• EXERCISE BRIEF: Could you retype, exactly as written, every line from the top of the records through the line that contains "building: none -> [105,211,171,281]"?

(Building correspondence data)
****

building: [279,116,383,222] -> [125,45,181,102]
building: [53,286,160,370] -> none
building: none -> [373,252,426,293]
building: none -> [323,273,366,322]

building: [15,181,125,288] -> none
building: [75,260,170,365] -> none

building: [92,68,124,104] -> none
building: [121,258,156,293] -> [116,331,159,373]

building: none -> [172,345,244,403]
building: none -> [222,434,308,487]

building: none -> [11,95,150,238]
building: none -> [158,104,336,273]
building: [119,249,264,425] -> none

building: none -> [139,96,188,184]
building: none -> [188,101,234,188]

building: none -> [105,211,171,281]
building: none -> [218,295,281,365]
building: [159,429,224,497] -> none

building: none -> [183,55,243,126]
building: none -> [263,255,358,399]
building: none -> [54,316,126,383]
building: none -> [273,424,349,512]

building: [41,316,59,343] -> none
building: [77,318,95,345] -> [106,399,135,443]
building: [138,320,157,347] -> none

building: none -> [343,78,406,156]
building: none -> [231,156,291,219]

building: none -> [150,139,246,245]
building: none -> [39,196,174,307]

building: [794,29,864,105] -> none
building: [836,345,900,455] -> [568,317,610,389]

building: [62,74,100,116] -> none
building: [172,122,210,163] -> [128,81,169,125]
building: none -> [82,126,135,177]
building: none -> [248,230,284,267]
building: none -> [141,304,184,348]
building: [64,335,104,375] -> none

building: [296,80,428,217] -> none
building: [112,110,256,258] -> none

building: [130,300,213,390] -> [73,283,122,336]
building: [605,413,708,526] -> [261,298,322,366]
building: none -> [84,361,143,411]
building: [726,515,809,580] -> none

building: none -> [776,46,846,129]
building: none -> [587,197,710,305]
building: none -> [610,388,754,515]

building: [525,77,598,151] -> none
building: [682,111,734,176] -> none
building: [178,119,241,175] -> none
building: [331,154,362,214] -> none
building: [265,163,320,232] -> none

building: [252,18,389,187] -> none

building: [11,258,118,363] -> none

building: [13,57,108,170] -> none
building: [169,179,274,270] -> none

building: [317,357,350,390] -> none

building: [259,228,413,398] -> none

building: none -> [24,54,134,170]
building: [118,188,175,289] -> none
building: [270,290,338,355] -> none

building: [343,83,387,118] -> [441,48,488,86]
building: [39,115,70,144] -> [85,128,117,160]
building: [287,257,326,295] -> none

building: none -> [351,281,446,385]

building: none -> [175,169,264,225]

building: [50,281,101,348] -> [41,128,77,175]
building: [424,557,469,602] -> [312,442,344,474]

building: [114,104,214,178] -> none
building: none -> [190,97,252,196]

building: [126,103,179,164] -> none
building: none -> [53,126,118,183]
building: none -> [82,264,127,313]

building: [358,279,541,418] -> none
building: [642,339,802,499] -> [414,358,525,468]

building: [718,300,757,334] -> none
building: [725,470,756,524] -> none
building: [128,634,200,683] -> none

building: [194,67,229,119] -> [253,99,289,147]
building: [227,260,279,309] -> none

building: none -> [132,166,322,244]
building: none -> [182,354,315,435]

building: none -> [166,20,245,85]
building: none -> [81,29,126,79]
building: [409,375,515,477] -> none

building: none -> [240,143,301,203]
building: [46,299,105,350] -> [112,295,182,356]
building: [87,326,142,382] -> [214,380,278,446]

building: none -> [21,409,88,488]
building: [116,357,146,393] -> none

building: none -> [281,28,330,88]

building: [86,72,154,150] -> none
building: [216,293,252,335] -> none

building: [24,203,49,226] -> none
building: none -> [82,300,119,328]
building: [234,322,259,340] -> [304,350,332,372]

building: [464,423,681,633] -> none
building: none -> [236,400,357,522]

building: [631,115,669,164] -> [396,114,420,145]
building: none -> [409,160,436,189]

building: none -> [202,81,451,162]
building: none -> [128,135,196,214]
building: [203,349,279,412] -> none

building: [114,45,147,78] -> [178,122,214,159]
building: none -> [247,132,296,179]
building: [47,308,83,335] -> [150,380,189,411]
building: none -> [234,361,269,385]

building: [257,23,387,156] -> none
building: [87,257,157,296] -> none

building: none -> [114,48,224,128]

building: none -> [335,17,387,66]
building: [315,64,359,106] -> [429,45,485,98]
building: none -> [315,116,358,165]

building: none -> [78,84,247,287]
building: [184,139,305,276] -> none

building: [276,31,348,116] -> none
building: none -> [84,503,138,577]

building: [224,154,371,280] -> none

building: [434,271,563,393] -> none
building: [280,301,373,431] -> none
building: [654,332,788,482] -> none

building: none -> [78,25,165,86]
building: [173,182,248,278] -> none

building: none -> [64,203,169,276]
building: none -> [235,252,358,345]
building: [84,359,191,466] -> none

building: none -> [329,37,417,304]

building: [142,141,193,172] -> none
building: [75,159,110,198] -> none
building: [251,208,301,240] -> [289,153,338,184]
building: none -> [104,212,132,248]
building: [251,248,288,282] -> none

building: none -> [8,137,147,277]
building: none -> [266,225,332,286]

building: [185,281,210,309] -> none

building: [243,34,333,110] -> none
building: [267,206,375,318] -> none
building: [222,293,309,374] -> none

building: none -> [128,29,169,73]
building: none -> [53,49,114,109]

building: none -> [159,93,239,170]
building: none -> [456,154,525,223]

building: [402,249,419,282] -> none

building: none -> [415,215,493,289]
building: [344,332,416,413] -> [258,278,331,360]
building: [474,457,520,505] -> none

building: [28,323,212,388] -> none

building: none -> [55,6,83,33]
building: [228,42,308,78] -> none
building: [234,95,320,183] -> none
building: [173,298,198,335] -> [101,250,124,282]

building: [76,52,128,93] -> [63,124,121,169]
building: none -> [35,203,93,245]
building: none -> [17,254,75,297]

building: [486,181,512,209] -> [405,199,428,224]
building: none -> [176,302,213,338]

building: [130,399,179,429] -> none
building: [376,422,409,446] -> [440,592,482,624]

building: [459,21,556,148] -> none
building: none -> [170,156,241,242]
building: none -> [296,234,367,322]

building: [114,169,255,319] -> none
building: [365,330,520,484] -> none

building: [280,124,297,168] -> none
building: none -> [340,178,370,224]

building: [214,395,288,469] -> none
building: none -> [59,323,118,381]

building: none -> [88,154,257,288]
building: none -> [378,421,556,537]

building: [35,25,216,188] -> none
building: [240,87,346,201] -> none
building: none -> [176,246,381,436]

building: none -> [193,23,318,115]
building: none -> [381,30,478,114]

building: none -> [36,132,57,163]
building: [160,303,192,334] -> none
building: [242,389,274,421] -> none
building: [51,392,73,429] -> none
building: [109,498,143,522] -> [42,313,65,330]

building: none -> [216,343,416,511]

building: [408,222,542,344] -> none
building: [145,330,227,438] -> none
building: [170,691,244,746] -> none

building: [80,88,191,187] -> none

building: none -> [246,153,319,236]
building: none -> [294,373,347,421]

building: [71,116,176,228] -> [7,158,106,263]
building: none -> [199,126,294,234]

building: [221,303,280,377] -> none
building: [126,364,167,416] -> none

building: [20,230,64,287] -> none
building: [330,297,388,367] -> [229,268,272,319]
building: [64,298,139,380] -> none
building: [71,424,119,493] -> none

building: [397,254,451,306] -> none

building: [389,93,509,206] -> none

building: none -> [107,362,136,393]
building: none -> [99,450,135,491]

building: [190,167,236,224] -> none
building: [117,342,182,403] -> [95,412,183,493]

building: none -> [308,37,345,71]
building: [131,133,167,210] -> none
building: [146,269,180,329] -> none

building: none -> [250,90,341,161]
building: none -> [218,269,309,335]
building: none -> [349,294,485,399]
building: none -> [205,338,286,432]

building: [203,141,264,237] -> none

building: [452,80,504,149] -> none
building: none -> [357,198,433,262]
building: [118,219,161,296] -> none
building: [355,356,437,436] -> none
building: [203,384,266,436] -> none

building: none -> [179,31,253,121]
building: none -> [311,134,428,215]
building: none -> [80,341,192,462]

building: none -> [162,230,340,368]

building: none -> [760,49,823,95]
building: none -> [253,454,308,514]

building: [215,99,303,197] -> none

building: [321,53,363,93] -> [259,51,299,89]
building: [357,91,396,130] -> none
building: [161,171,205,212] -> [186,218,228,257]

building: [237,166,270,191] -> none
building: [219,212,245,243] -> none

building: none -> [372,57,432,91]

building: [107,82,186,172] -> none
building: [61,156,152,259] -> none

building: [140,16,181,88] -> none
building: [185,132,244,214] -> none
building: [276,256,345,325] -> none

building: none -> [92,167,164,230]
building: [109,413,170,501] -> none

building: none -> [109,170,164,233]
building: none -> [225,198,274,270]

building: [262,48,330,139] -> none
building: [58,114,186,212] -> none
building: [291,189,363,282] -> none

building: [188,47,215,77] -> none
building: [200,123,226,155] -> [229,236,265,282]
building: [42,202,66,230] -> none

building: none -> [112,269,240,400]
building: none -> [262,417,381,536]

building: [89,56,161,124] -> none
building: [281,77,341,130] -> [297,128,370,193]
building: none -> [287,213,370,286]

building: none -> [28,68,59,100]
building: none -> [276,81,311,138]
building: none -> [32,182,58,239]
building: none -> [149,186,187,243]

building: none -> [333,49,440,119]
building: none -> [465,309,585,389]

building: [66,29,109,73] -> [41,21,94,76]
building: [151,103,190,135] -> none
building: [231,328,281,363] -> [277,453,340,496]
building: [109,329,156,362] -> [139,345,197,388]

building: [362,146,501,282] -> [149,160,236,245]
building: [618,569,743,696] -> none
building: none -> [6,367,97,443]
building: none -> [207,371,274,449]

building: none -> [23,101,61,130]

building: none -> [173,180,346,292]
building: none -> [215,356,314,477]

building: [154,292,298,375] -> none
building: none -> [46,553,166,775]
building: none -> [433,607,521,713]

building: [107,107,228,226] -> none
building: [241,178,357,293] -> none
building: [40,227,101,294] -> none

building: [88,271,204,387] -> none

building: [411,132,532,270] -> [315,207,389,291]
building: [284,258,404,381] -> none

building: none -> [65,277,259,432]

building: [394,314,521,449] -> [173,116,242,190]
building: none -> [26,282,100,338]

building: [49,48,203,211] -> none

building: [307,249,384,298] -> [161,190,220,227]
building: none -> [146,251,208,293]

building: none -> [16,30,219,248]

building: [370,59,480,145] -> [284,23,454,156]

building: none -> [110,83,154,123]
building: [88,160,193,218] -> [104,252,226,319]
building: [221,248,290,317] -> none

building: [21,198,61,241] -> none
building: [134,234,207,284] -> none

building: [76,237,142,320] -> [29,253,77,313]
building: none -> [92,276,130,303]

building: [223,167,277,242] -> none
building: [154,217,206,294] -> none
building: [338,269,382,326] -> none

****

• RESPONSE AREA:
building: [279,116,383,222] -> [125,45,181,102]
building: [53,286,160,370] -> none
building: none -> [373,252,426,293]
building: none -> [323,273,366,322]

building: [15,181,125,288] -> none
building: [75,260,170,365] -> none

building: [92,68,124,104] -> none
building: [121,258,156,293] -> [116,331,159,373]

building: none -> [172,345,244,403]
building: none -> [222,434,308,487]

building: none -> [11,95,150,238]
building: none -> [158,104,336,273]
building: [119,249,264,425] -> none

building: none -> [139,96,188,184]
building: none -> [188,101,234,188]

building: none -> [105,211,171,281]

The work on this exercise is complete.